The lines from the start of the listing through the line containing "size,turquoise preserve jar,<196" should be printed exactly, and no other lines should be printed.

RECORDS SHOWN: Begin

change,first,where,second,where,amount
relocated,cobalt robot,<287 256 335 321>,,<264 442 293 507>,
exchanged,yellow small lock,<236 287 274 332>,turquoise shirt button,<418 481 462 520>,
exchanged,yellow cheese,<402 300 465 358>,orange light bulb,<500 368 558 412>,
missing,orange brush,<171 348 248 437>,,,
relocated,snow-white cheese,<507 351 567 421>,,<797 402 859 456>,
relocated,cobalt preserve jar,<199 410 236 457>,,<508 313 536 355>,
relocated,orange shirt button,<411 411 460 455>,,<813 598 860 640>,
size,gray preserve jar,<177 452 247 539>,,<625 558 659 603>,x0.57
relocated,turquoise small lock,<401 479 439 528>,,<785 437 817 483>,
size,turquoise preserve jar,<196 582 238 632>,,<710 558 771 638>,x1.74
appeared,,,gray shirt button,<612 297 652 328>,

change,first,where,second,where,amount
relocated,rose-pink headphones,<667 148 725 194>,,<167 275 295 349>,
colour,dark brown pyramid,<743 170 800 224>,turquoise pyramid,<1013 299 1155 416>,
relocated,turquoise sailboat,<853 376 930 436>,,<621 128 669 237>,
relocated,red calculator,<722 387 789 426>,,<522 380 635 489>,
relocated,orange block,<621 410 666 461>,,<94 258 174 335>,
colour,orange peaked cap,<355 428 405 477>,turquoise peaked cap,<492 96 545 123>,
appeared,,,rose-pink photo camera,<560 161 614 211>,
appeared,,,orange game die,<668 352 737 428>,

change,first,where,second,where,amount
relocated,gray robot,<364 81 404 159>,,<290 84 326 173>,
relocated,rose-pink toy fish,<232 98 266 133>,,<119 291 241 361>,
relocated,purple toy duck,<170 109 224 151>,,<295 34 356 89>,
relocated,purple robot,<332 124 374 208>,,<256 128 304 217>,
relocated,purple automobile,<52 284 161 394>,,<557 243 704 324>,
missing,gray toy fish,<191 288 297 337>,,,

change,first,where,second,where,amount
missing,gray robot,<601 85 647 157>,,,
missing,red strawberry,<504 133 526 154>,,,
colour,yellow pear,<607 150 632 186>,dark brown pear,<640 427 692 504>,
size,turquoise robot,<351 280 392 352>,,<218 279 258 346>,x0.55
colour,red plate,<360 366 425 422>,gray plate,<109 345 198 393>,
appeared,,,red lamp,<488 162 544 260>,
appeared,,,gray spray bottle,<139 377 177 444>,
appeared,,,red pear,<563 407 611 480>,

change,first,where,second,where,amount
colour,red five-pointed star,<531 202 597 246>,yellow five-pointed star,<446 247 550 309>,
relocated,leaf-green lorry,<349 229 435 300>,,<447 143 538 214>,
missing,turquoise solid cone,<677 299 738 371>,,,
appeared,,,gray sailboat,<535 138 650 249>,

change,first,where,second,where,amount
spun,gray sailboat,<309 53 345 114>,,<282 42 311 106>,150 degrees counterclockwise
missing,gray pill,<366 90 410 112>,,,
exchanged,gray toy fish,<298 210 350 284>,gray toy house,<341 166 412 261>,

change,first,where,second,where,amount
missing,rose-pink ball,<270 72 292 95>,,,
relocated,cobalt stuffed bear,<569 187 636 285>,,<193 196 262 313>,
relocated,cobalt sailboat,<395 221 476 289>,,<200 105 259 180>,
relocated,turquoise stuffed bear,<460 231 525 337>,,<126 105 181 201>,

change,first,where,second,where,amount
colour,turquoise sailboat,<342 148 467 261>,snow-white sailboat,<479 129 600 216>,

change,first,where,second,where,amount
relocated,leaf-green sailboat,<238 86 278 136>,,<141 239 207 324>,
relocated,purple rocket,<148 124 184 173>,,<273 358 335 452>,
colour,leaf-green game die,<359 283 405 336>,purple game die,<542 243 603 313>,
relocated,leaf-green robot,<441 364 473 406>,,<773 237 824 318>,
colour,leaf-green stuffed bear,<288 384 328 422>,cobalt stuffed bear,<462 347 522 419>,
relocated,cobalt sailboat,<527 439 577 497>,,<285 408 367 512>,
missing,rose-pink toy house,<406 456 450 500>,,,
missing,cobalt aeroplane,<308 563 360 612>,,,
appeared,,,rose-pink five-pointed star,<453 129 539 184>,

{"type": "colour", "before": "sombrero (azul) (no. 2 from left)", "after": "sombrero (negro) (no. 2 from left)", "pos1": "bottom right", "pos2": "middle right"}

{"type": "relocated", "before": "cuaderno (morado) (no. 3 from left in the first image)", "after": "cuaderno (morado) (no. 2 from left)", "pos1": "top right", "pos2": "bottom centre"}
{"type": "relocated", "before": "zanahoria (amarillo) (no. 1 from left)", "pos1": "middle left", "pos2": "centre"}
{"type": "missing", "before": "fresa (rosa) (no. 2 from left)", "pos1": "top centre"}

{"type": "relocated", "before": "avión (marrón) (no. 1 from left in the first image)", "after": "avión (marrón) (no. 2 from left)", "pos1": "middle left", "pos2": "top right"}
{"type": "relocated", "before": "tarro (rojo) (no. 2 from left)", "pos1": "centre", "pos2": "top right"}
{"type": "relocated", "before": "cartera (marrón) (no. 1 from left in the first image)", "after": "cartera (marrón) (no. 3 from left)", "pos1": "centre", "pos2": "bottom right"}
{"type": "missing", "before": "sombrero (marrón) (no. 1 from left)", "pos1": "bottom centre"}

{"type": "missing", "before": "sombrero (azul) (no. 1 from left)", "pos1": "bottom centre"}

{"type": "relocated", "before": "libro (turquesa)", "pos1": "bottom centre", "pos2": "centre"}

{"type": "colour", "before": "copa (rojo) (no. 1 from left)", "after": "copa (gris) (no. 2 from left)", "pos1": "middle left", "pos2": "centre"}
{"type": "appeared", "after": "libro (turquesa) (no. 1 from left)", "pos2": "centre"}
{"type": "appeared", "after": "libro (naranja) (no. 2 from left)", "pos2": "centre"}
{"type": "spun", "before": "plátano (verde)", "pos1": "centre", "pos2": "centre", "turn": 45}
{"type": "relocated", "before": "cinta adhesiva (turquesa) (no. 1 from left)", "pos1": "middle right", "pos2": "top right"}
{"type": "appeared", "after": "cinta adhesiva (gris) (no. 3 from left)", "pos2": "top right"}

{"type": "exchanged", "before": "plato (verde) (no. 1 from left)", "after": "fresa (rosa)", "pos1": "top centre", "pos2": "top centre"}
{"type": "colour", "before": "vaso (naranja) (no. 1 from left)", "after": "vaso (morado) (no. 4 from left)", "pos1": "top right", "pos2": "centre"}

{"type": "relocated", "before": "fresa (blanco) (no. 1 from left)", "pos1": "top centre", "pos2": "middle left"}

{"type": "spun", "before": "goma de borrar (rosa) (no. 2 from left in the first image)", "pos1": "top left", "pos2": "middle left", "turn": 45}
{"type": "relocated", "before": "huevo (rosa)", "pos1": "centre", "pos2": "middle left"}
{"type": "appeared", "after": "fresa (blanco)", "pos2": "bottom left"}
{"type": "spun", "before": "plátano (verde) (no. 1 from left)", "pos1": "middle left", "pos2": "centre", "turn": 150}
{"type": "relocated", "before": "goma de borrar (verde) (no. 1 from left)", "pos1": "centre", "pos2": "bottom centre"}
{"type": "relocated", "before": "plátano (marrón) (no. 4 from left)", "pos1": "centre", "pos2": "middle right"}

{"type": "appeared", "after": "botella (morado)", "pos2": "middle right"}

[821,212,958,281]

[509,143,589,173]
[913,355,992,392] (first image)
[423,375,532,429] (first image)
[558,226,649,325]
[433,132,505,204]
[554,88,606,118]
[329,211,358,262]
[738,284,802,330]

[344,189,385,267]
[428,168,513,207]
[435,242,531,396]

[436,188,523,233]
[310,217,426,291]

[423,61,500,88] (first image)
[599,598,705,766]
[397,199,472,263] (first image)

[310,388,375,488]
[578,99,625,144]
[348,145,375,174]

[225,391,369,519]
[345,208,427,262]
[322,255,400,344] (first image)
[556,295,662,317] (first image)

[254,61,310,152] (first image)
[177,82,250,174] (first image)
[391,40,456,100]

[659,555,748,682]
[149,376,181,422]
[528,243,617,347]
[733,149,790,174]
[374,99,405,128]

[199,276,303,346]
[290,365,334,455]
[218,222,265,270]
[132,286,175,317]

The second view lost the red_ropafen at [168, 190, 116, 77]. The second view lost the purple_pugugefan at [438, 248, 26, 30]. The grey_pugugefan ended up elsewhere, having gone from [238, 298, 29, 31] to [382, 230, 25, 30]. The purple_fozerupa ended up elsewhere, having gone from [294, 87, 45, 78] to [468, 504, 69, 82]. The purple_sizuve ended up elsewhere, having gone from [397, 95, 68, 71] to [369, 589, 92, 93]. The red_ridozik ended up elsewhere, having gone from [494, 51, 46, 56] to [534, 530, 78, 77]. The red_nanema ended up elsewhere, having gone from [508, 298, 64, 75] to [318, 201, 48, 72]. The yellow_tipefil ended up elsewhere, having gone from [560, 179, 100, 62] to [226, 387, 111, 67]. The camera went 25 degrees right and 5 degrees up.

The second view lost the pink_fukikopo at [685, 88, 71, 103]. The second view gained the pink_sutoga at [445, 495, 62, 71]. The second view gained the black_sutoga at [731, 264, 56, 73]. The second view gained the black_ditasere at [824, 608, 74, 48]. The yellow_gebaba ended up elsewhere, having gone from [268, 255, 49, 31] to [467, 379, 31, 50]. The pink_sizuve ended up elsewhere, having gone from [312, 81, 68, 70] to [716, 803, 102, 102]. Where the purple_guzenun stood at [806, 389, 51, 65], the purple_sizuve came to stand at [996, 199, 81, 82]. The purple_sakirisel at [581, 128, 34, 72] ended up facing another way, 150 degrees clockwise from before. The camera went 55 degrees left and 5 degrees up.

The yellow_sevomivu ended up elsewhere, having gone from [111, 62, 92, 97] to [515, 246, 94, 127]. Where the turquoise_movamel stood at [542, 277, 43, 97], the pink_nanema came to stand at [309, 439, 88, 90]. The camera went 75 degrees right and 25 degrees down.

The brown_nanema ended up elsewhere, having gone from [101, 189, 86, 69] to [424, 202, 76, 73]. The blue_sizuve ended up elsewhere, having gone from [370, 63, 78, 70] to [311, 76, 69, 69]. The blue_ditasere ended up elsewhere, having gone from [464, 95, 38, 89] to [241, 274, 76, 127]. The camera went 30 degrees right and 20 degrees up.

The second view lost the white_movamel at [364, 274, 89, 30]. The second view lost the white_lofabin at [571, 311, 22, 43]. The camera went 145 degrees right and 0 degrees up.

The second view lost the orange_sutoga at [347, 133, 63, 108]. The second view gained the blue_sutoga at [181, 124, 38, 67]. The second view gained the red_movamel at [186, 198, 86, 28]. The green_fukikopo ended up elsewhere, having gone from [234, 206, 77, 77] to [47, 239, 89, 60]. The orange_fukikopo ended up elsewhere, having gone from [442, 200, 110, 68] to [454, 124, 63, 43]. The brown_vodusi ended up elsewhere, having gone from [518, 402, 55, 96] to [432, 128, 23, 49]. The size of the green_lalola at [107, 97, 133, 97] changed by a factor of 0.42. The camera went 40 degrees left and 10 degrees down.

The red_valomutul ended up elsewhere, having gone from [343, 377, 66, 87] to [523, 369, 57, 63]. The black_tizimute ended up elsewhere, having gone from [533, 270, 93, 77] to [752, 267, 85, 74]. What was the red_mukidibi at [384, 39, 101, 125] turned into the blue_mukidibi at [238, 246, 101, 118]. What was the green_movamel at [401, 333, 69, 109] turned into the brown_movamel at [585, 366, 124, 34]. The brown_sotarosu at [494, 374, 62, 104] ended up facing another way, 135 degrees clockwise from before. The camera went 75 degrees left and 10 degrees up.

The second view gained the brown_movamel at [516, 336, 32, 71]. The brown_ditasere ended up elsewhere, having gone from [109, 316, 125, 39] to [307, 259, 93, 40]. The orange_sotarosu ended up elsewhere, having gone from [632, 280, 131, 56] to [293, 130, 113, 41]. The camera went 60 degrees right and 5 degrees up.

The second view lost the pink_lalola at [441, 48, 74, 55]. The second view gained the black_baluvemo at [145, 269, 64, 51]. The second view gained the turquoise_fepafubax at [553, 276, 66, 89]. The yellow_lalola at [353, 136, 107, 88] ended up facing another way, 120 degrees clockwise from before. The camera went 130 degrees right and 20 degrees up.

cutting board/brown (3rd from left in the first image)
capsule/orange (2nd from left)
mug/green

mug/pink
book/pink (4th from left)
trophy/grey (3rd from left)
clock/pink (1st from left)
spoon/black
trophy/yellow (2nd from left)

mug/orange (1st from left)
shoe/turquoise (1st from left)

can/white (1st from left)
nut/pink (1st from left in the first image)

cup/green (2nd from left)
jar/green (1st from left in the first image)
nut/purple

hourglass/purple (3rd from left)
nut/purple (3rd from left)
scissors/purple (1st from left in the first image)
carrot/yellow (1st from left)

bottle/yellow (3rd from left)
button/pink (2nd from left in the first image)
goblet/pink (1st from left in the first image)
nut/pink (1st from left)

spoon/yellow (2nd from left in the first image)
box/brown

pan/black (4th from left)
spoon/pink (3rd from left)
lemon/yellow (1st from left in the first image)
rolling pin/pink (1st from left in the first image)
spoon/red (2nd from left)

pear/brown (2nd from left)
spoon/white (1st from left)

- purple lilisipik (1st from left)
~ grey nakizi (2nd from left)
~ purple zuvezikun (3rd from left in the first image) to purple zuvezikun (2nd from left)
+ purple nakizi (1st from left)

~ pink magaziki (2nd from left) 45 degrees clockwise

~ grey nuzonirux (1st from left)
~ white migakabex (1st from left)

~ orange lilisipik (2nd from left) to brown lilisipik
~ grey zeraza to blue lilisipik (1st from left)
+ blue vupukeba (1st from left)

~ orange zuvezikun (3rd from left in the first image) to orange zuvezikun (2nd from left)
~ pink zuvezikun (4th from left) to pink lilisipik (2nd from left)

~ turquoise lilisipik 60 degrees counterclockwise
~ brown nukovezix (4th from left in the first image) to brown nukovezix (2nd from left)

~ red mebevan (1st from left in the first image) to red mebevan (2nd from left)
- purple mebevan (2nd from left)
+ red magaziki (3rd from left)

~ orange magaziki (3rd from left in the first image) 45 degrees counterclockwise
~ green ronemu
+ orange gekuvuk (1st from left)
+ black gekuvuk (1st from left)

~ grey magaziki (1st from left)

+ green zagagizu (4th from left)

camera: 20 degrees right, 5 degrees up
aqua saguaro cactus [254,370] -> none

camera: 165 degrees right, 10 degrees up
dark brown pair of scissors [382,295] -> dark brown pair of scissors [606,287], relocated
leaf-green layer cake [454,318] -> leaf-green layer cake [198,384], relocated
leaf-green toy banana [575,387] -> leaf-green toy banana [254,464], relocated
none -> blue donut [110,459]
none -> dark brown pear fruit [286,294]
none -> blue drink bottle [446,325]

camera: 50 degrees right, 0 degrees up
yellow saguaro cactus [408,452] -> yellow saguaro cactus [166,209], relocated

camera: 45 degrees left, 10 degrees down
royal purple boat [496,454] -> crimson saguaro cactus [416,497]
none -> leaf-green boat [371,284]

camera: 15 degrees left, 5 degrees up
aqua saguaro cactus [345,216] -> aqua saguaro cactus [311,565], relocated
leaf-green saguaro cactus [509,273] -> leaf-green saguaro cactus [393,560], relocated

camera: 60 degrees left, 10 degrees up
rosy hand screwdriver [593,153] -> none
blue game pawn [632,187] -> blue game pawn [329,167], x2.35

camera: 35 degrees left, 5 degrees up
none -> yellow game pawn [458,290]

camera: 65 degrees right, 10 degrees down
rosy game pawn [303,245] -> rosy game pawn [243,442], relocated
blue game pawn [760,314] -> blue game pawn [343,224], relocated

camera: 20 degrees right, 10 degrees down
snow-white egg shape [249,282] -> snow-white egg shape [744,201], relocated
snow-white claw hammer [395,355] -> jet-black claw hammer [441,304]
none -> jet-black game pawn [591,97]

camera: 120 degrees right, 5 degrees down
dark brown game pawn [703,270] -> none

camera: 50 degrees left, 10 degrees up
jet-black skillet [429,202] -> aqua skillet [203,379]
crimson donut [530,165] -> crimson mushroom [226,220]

RECORDS SHOWN: End

- RESPONSE TO THE EXERCISE:
change,first,where,second,where,amount
relocated,cobalt robot,<287 256 335 321>,,<264 442 293 507>,
exchanged,yellow small lock,<236 287 274 332>,turquoise shirt button,<418 481 462 520>,
exchanged,yellow cheese,<402 300 465 358>,orange light bulb,<500 368 558 412>,
missing,orange brush,<171 348 248 437>,,,
relocated,snow-white cheese,<507 351 567 421>,,<797 402 859 456>,
relocated,cobalt preserve jar,<199 410 236 457>,,<508 313 536 355>,
relocated,orange shirt button,<411 411 460 455>,,<813 598 860 640>,
size,gray preserve jar,<177 452 247 539>,,<625 558 659 603>,x0.57
relocated,turquoise small lock,<401 479 439 528>,,<785 437 817 483>,
size,turquoise preserve jar,<196 582 238 632>,,<710 558 771 638>,x1.74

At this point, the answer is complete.